> ENTRIES SUPPLIED
◆ ◆ ◆

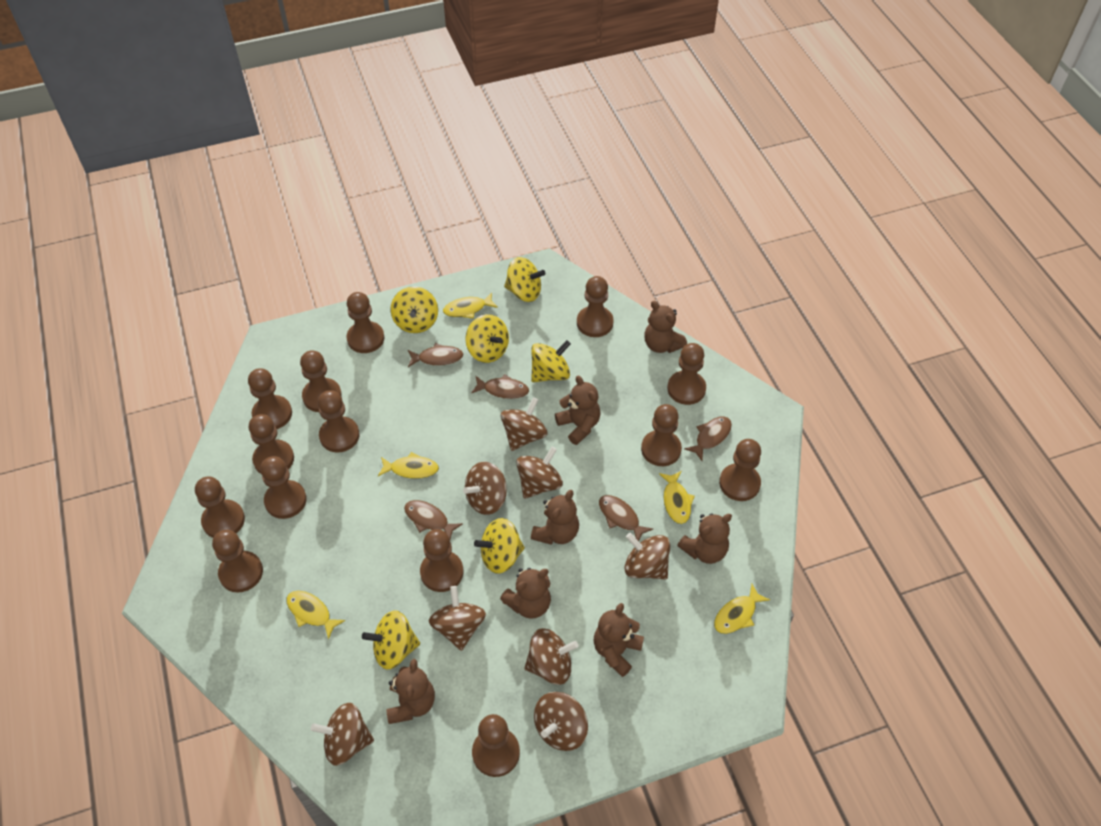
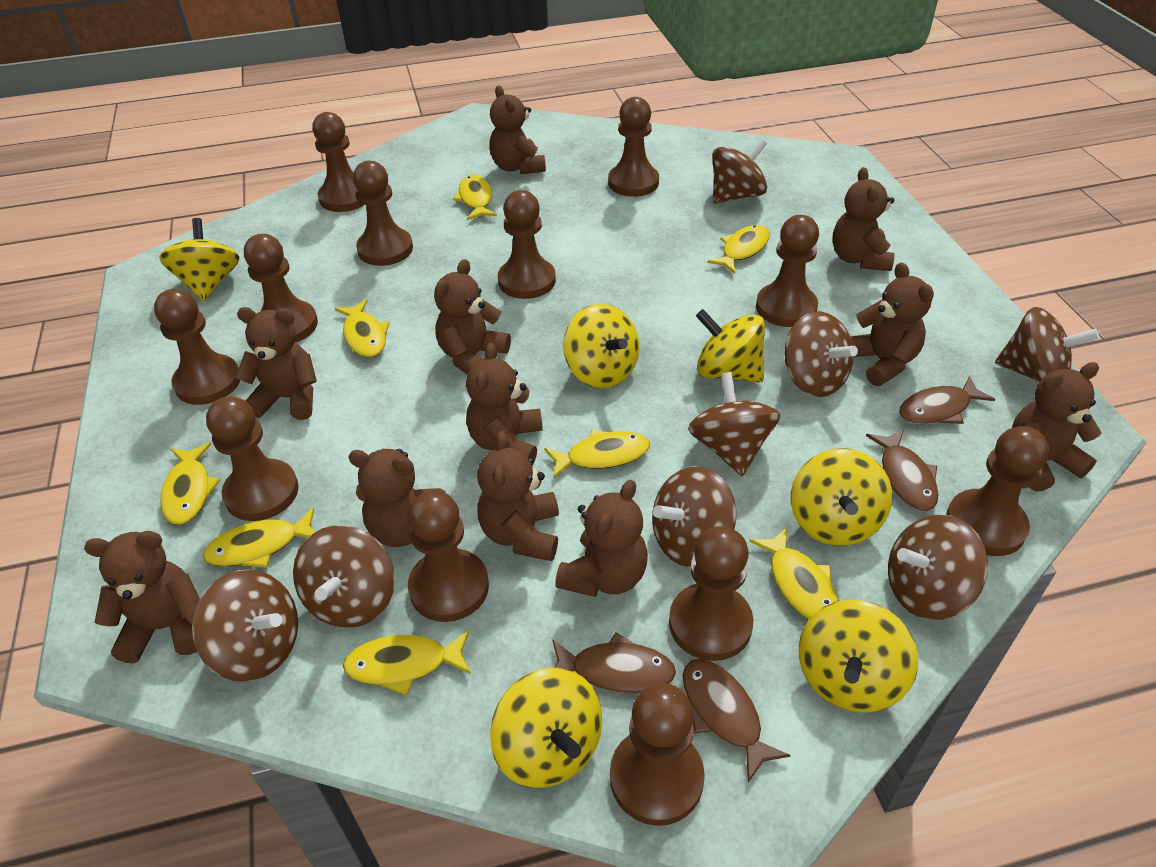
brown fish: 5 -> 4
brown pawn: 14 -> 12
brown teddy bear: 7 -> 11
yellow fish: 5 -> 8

◆ ◆ ◆

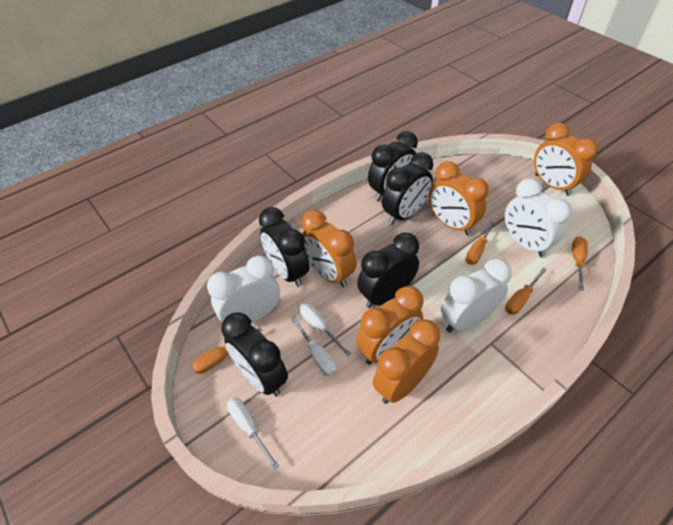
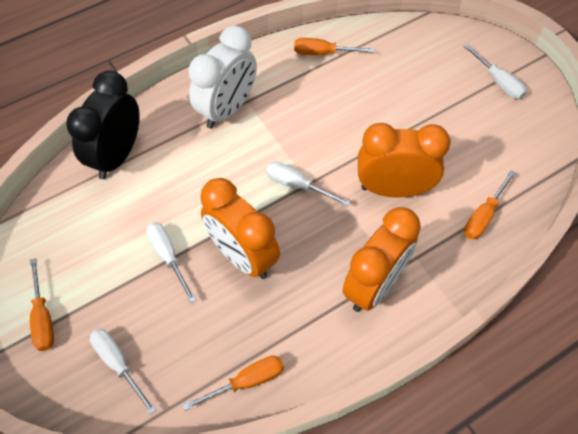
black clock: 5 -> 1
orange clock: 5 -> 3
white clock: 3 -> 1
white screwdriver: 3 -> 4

◆ ◆ ◆

> WHAT IS REQUIRED
Retype exactly the lines of the data above that fall between the line with "brown pawn: 14 -> 12" and the line with "yellow fish: 5 -> 8", inclusive, and add nothing.

> REPLY TO THE EXERCISE
brown pawn: 14 -> 12
brown teddy bear: 7 -> 11
yellow fish: 5 -> 8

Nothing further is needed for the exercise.